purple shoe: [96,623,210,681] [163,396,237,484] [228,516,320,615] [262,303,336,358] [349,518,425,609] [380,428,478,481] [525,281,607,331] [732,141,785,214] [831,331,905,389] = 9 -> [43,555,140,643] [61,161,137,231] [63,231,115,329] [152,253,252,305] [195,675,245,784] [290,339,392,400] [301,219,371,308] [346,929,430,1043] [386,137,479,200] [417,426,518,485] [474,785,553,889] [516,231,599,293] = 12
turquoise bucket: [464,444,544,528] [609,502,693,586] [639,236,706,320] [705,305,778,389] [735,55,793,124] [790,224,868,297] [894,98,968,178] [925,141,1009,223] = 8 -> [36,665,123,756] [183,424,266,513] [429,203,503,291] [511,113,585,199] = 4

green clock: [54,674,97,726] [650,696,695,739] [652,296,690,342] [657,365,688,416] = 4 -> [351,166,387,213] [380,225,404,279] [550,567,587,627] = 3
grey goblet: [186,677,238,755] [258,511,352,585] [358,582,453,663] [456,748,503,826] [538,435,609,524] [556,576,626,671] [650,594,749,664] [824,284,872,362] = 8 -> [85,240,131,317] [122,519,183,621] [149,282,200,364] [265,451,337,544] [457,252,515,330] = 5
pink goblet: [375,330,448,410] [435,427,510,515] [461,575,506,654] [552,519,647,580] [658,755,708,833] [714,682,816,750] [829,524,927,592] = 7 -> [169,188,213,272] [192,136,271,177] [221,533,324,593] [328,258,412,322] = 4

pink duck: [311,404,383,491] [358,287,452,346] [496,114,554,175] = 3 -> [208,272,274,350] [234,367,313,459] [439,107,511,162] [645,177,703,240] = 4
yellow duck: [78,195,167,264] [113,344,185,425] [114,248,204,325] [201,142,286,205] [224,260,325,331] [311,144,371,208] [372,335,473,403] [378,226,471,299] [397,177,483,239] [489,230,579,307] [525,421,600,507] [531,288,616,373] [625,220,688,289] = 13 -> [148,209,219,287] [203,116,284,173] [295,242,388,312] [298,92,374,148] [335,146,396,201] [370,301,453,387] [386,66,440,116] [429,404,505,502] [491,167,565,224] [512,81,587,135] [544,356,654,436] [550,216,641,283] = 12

┄┄┄┄┄┄

Work order: Repeat the material from above exactly, word for word.

Problem solution:
purple shoe: [96,623,210,681] [163,396,237,484] [228,516,320,615] [262,303,336,358] [349,518,425,609] [380,428,478,481] [525,281,607,331] [732,141,785,214] [831,331,905,389] = 9 -> [43,555,140,643] [61,161,137,231] [63,231,115,329] [152,253,252,305] [195,675,245,784] [290,339,392,400] [301,219,371,308] [346,929,430,1043] [386,137,479,200] [417,426,518,485] [474,785,553,889] [516,231,599,293] = 12
turquoise bucket: [464,444,544,528] [609,502,693,586] [639,236,706,320] [705,305,778,389] [735,55,793,124] [790,224,868,297] [894,98,968,178] [925,141,1009,223] = 8 -> [36,665,123,756] [183,424,266,513] [429,203,503,291] [511,113,585,199] = 4

green clock: [54,674,97,726] [650,696,695,739] [652,296,690,342] [657,365,688,416] = 4 -> [351,166,387,213] [380,225,404,279] [550,567,587,627] = 3
grey goblet: [186,677,238,755] [258,511,352,585] [358,582,453,663] [456,748,503,826] [538,435,609,524] [556,576,626,671] [650,594,749,664] [824,284,872,362] = 8 -> [85,240,131,317] [122,519,183,621] [149,282,200,364] [265,451,337,544] [457,252,515,330] = 5
pink goblet: [375,330,448,410] [435,427,510,515] [461,575,506,654] [552,519,647,580] [658,755,708,833] [714,682,816,750] [829,524,927,592] = 7 -> [169,188,213,272] [192,136,271,177] [221,533,324,593] [328,258,412,322] = 4

pink duck: [311,404,383,491] [358,287,452,346] [496,114,554,175] = 3 -> [208,272,274,350] [234,367,313,459] [439,107,511,162] [645,177,703,240] = 4
yellow duck: [78,195,167,264] [113,344,185,425] [114,248,204,325] [201,142,286,205] [224,260,325,331] [311,144,371,208] [372,335,473,403] [378,226,471,299] [397,177,483,239] [489,230,579,307] [525,421,600,507] [531,288,616,373] [625,220,688,289] = 13 -> [148,209,219,287] [203,116,284,173] [295,242,388,312] [298,92,374,148] [335,146,396,201] [370,301,453,387] [386,66,440,116] [429,404,505,502] [491,167,565,224] [512,81,587,135] [544,356,654,436] [550,216,641,283] = 12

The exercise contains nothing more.